Aim of the task —
Find the word "turquoise" in the material below and gather every line that contains it.

Collected material —
***

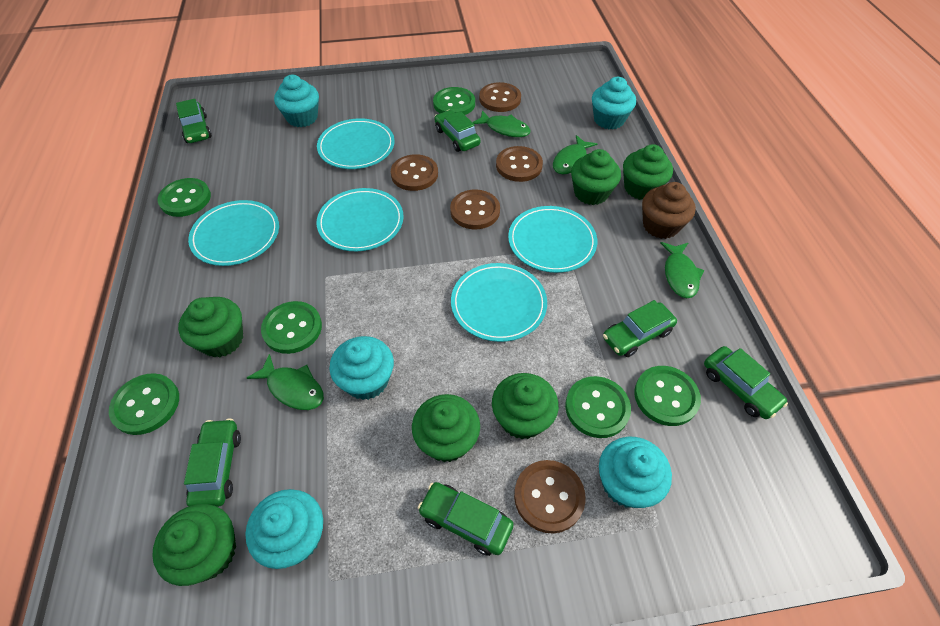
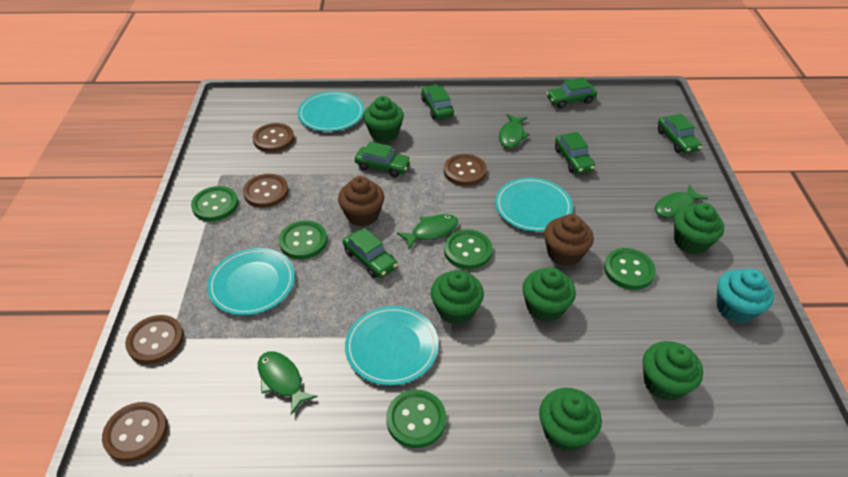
brown cupcake: 1 -> 2
green button: 6 -> 5
turquoise cupcake: 5 -> 1
turquoise plate: 5 -> 4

***

Response area —
turquoise cupcake: 5 -> 1
turquoise plate: 5 -> 4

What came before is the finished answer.